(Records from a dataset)
=== Section Start ===

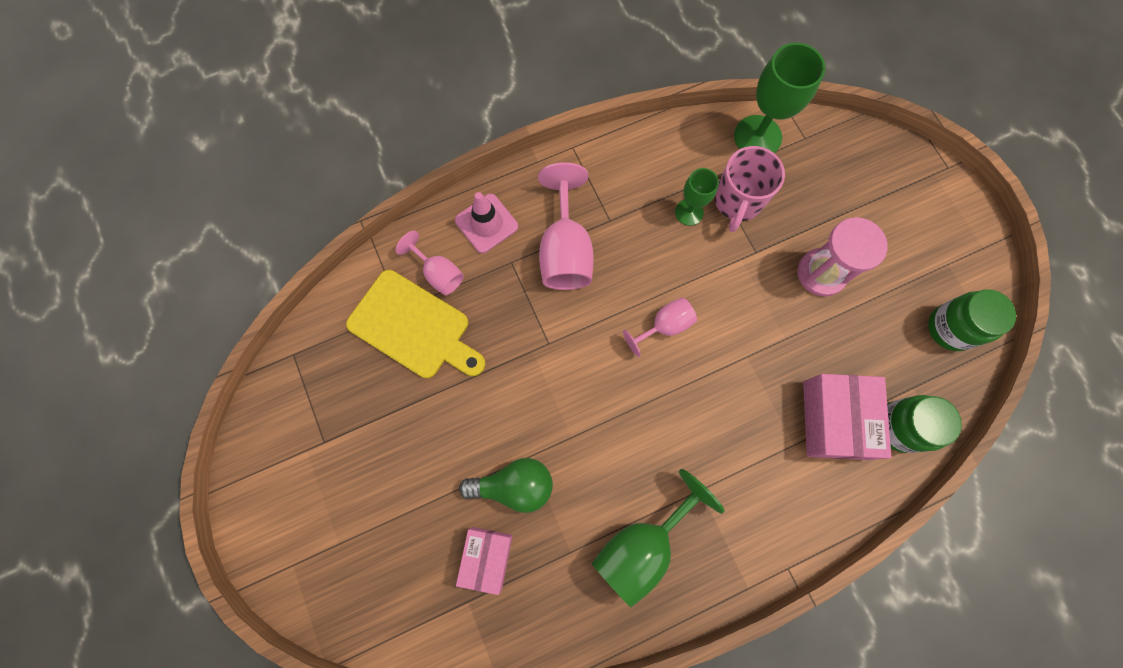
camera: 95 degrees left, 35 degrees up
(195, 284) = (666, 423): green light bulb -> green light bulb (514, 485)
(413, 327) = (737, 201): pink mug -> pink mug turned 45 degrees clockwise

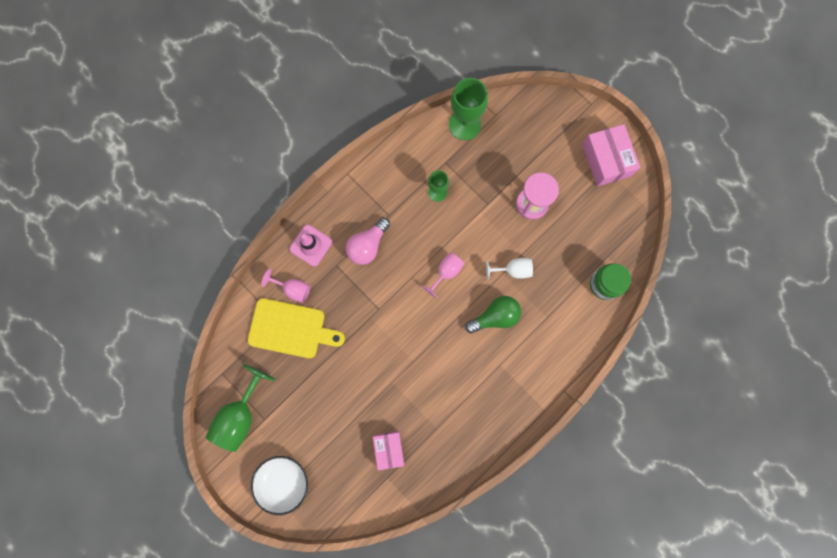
camera: 20 degrees left, 5 degrees up
(311, 547) = (283, 482): none -> white bowl
(514, 485) = (389, 402): green light bulb -> green light bulb (495, 316)
(565, 250) = (367, 245): pink goblet -> pink light bulb
(642, 545) = (476, 409): green goblet -> green goblet (240, 415)
(737, 201) = (465, 174): pink mug -> none
(764, 357) = (513, 270): none -> white goblet
(834, 420) = (566, 293): pink box -> pink box (606, 160)
(950, 328) = (619, 211): green jar -> none

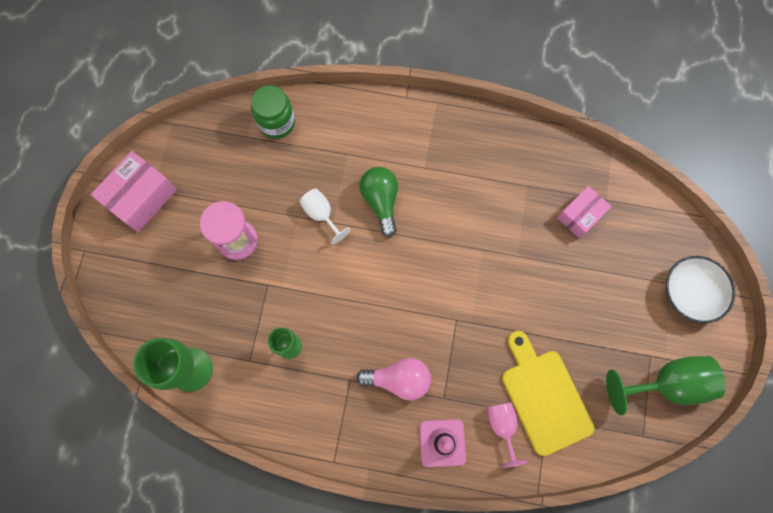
camera: 125 degrees left, 5 degrees down
(446, 272) = (370, 278): pink goblet -> none
(495, 316) = (381, 201): green light bulb -> green light bulb turned 45 degrees clockwise

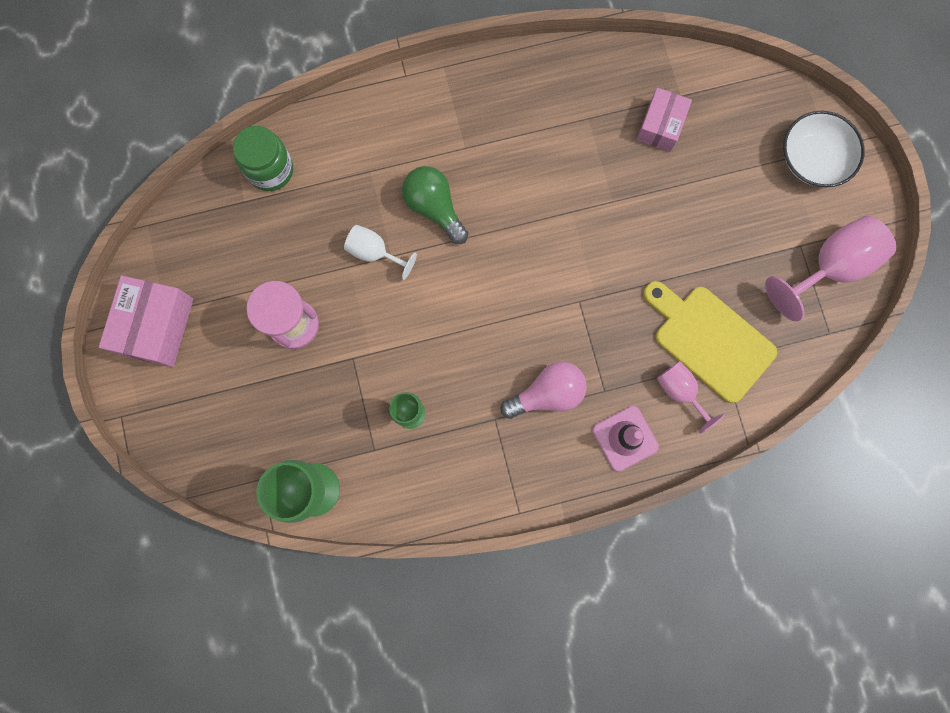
camera: 25 degrees left, 5 degrees up
(666, 383) = (829, 267): green goblet -> pink goblet

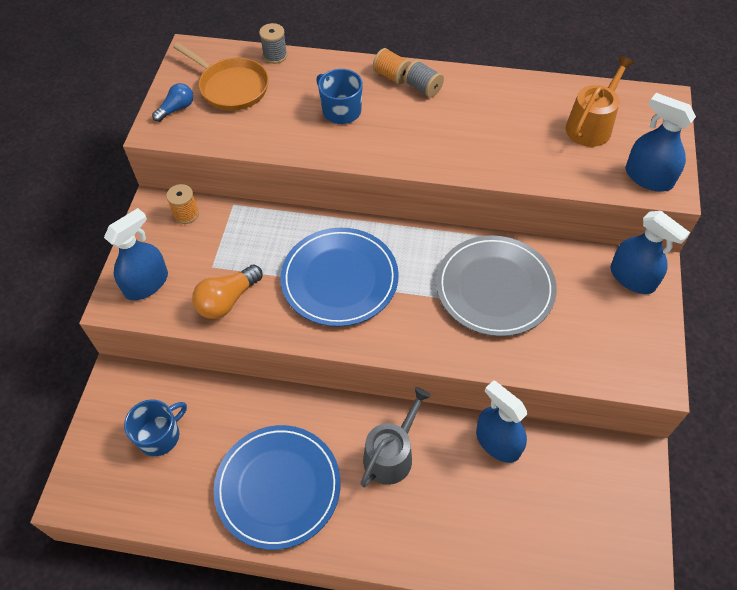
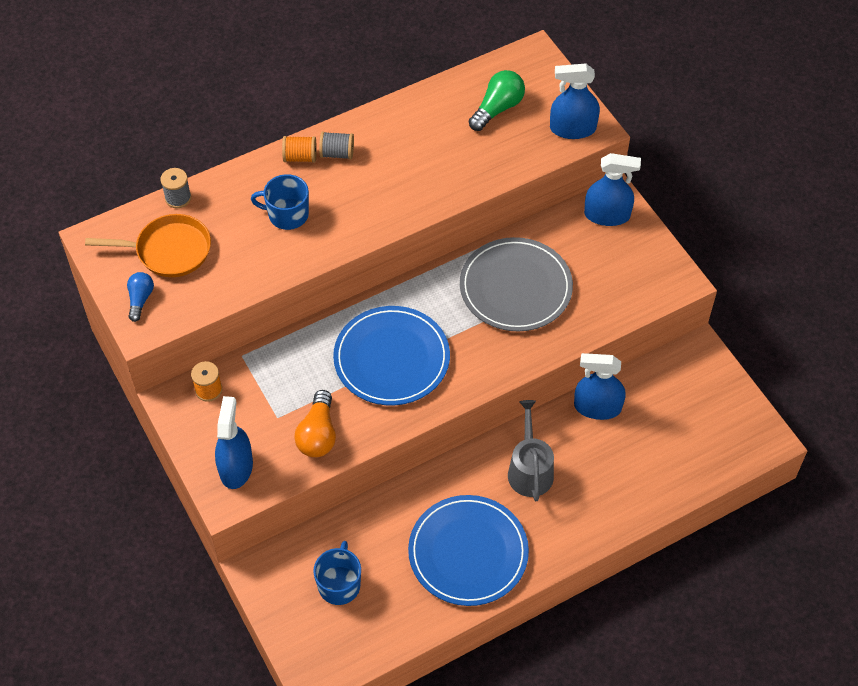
camera: 40 degrees left, 0 degrees up
(591, 125) = (497, 108): orange watering can -> green light bulb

=== Section End ===

Written task:
The records above, minus their pictures, are to be returned verbatim.

Solution to the exercise:
camera: 95 degrees left, 35 degrees up
(195, 284) = (666, 423): green light bulb -> green light bulb (514, 485)
(413, 327) = (737, 201): pink mug -> pink mug turned 45 degrees clockwise

camera: 20 degrees left, 5 degrees up
(311, 547) = (283, 482): none -> white bowl
(514, 485) = (389, 402): green light bulb -> green light bulb (495, 316)
(565, 250) = (367, 245): pink goblet -> pink light bulb
(642, 545) = (476, 409): green goblet -> green goblet (240, 415)
(737, 201) = (465, 174): pink mug -> none
(764, 357) = (513, 270): none -> white goblet
(834, 420) = (566, 293): pink box -> pink box (606, 160)
(950, 328) = (619, 211): green jar -> none

camera: 125 degrees left, 5 degrees down
(446, 272) = (370, 278): pink goblet -> none
(495, 316) = (381, 201): green light bulb -> green light bulb turned 45 degrees clockwise

camera: 25 degrees left, 5 degrees up
(666, 383) = (829, 267): green goblet -> pink goblet

camera: 40 degrees left, 0 degrees up
(591, 125) = (497, 108): orange watering can -> green light bulb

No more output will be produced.